ASSIGNED TASK:
Please copy the data shown below, word for word.
*** GIVEN DATA ***
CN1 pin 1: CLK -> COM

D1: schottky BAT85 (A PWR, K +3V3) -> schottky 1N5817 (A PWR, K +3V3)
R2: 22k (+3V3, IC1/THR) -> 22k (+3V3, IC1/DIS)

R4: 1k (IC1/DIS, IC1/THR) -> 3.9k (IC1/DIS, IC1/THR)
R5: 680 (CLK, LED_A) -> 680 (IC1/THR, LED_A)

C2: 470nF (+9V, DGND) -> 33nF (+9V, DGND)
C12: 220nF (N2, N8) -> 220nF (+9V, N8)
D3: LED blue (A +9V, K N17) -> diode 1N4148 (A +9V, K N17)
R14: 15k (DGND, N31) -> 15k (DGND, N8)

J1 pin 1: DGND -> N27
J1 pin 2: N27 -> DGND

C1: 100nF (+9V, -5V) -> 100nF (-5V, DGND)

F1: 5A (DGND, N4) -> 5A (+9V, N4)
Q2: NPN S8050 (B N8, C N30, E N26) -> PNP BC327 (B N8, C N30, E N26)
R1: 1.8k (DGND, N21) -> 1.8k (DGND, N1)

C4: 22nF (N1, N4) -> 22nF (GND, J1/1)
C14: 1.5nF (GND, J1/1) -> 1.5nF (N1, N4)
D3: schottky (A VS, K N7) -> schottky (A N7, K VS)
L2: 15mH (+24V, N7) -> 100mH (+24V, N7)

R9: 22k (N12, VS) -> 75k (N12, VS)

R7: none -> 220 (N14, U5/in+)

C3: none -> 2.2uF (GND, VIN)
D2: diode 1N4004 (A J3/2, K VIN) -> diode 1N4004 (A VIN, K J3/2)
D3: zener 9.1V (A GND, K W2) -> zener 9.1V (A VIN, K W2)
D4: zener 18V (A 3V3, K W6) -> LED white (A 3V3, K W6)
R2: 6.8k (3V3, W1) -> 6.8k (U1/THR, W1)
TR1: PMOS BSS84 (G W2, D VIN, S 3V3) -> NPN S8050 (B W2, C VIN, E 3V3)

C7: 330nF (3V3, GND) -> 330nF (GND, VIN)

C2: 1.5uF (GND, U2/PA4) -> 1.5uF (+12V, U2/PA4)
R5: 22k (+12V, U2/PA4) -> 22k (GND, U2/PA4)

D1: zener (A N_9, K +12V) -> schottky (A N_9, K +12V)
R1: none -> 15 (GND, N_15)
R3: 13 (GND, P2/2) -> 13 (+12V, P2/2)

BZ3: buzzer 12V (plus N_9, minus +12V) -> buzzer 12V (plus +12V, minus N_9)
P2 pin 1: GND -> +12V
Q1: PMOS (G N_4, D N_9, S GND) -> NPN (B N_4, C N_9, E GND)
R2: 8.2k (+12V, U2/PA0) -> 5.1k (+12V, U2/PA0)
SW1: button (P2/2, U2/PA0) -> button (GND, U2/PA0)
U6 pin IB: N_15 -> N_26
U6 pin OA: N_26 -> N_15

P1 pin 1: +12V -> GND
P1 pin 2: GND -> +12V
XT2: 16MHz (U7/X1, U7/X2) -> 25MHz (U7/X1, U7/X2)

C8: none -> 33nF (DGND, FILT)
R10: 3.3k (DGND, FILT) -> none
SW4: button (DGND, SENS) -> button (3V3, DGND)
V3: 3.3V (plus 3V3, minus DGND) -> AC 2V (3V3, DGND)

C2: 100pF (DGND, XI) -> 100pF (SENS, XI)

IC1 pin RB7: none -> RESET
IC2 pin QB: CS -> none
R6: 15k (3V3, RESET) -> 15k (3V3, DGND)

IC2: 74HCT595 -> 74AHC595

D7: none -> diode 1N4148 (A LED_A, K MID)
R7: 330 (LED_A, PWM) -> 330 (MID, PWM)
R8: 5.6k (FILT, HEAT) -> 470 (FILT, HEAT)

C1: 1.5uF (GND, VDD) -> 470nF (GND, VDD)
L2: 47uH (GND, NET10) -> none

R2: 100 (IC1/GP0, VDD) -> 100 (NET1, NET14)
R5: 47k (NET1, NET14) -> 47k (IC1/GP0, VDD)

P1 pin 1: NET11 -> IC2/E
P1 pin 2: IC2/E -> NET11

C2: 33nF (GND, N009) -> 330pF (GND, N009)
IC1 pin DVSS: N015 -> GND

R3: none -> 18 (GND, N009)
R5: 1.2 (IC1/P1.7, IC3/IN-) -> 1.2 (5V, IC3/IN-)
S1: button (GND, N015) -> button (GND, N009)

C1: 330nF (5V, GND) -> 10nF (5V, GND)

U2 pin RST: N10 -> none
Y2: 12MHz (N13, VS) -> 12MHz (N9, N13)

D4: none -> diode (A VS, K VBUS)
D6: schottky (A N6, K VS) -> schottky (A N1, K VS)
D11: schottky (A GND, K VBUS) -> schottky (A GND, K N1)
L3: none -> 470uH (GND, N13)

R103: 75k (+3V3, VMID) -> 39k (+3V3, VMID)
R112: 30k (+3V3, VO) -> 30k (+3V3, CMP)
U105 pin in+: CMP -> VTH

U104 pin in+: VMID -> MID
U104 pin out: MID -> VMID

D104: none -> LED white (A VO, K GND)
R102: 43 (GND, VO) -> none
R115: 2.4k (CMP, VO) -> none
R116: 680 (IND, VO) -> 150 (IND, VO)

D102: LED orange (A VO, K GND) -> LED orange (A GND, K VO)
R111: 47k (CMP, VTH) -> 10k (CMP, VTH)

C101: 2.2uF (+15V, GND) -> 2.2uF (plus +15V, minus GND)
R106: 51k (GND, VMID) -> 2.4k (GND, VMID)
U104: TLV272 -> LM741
*** End of GIVEN DATA ***
RESULT OF THE TASK:
CN1 pin 1: CLK -> COM

D1: schottky BAT85 (A PWR, K +3V3) -> schottky 1N5817 (A PWR, K +3V3)
R2: 22k (+3V3, IC1/THR) -> 22k (+3V3, IC1/DIS)

R4: 1k (IC1/DIS, IC1/THR) -> 3.9k (IC1/DIS, IC1/THR)
R5: 680 (CLK, LED_A) -> 680 (IC1/THR, LED_A)

C2: 470nF (+9V, DGND) -> 33nF (+9V, DGND)
C12: 220nF (N2, N8) -> 220nF (+9V, N8)
D3: LED blue (A +9V, K N17) -> diode 1N4148 (A +9V, K N17)
R14: 15k (DGND, N31) -> 15k (DGND, N8)

J1 pin 1: DGND -> N27
J1 pin 2: N27 -> DGND

C1: 100nF (+9V, -5V) -> 100nF (-5V, DGND)

F1: 5A (DGND, N4) -> 5A (+9V, N4)
Q2: NPN S8050 (B N8, C N30, E N26) -> PNP BC327 (B N8, C N30, E N26)
R1: 1.8k (DGND, N21) -> 1.8k (DGND, N1)

C4: 22nF (N1, N4) -> 22nF (GND, J1/1)
C14: 1.5nF (GND, J1/1) -> 1.5nF (N1, N4)
D3: schottky (A VS, K N7) -> schottky (A N7, K VS)
L2: 15mH (+24V, N7) -> 100mH (+24V, N7)

R9: 22k (N12, VS) -> 75k (N12, VS)

R7: none -> 220 (N14, U5/in+)

C3: none -> 2.2uF (GND, VIN)
D2: diode 1N4004 (A J3/2, K VIN) -> diode 1N4004 (A VIN, K J3/2)
D3: zener 9.1V (A GND, K W2) -> zener 9.1V (A VIN, K W2)
D4: zener 18V (A 3V3, K W6) -> LED white (A 3V3, K W6)
R2: 6.8k (3V3, W1) -> 6.8k (U1/THR, W1)
TR1: PMOS BSS84 (G W2, D VIN, S 3V3) -> NPN S8050 (B W2, C VIN, E 3V3)

C7: 330nF (3V3, GND) -> 330nF (GND, VIN)

C2: 1.5uF (GND, U2/PA4) -> 1.5uF (+12V, U2/PA4)
R5: 22k (+12V, U2/PA4) -> 22k (GND, U2/PA4)

D1: zener (A N_9, K +12V) -> schottky (A N_9, K +12V)
R1: none -> 15 (GND, N_15)
R3: 13 (GND, P2/2) -> 13 (+12V, P2/2)

BZ3: buzzer 12V (plus N_9, minus +12V) -> buzzer 12V (plus +12V, minus N_9)
P2 pin 1: GND -> +12V
Q1: PMOS (G N_4, D N_9, S GND) -> NPN (B N_4, C N_9, E GND)
R2: 8.2k (+12V, U2/PA0) -> 5.1k (+12V, U2/PA0)
SW1: button (P2/2, U2/PA0) -> button (GND, U2/PA0)
U6 pin IB: N_15 -> N_26
U6 pin OA: N_26 -> N_15

P1 pin 1: +12V -> GND
P1 pin 2: GND -> +12V
XT2: 16MHz (U7/X1, U7/X2) -> 25MHz (U7/X1, U7/X2)

C8: none -> 33nF (DGND, FILT)
R10: 3.3k (DGND, FILT) -> none
SW4: button (DGND, SENS) -> button (3V3, DGND)
V3: 3.3V (plus 3V3, minus DGND) -> AC 2V (3V3, DGND)

C2: 100pF (DGND, XI) -> 100pF (SENS, XI)

IC1 pin RB7: none -> RESET
IC2 pin QB: CS -> none
R6: 15k (3V3, RESET) -> 15k (3V3, DGND)

IC2: 74HCT595 -> 74AHC595

D7: none -> diode 1N4148 (A LED_A, K MID)
R7: 330 (LED_A, PWM) -> 330 (MID, PWM)
R8: 5.6k (FILT, HEAT) -> 470 (FILT, HEAT)

C1: 1.5uF (GND, VDD) -> 470nF (GND, VDD)
L2: 47uH (GND, NET10) -> none

R2: 100 (IC1/GP0, VDD) -> 100 (NET1, NET14)
R5: 47k (NET1, NET14) -> 47k (IC1/GP0, VDD)

P1 pin 1: NET11 -> IC2/E
P1 pin 2: IC2/E -> NET11

C2: 33nF (GND, N009) -> 330pF (GND, N009)
IC1 pin DVSS: N015 -> GND

R3: none -> 18 (GND, N009)
R5: 1.2 (IC1/P1.7, IC3/IN-) -> 1.2 (5V, IC3/IN-)
S1: button (GND, N015) -> button (GND, N009)

C1: 330nF (5V, GND) -> 10nF (5V, GND)

U2 pin RST: N10 -> none
Y2: 12MHz (N13, VS) -> 12MHz (N9, N13)

D4: none -> diode (A VS, K VBUS)
D6: schottky (A N6, K VS) -> schottky (A N1, K VS)
D11: schottky (A GND, K VBUS) -> schottky (A GND, K N1)
L3: none -> 470uH (GND, N13)

R103: 75k (+3V3, VMID) -> 39k (+3V3, VMID)
R112: 30k (+3V3, VO) -> 30k (+3V3, CMP)
U105 pin in+: CMP -> VTH

U104 pin in+: VMID -> MID
U104 pin out: MID -> VMID

D104: none -> LED white (A VO, K GND)
R102: 43 (GND, VO) -> none
R115: 2.4k (CMP, VO) -> none
R116: 680 (IND, VO) -> 150 (IND, VO)

D102: LED orange (A VO, K GND) -> LED orange (A GND, K VO)
R111: 47k (CMP, VTH) -> 10k (CMP, VTH)

C101: 2.2uF (+15V, GND) -> 2.2uF (plus +15V, minus GND)
R106: 51k (GND, VMID) -> 2.4k (GND, VMID)
U104: TLV272 -> LM741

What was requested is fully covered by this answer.